--- WHAT IS NEEDED ---
In the records, each line holding "moved" must be reported.
╭──
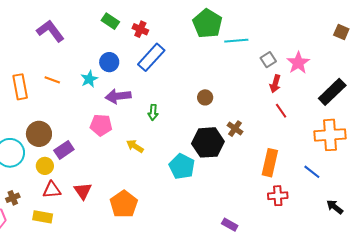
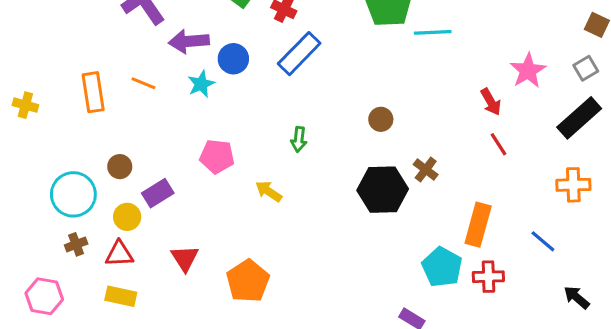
gray square: (268, 60) -> (586, 68), moved
red arrow: (275, 84) -> (491, 102), turned -48
purple arrow: (118, 96) -> (189, 41), moved
brown circle: (39, 134) -> (120, 167), size x0.6
orange cross: (330, 135) -> (573, 185), size x0.7
cyan pentagon: (182, 166) -> (442, 267), moved
red triangle: (52, 190) -> (119, 254), moved
brown cross: (13, 198) -> (76, 244), moved

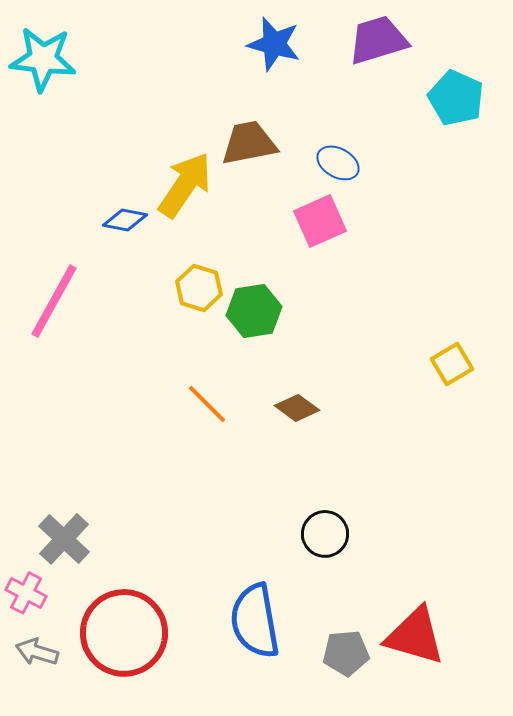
╰──
--- WRITTEN RESPONSE ---
gray square: (268, 60) -> (586, 68), moved
purple arrow: (118, 96) -> (189, 41), moved
cyan pentagon: (182, 166) -> (442, 267), moved
red triangle: (52, 190) -> (119, 254), moved
brown cross: (13, 198) -> (76, 244), moved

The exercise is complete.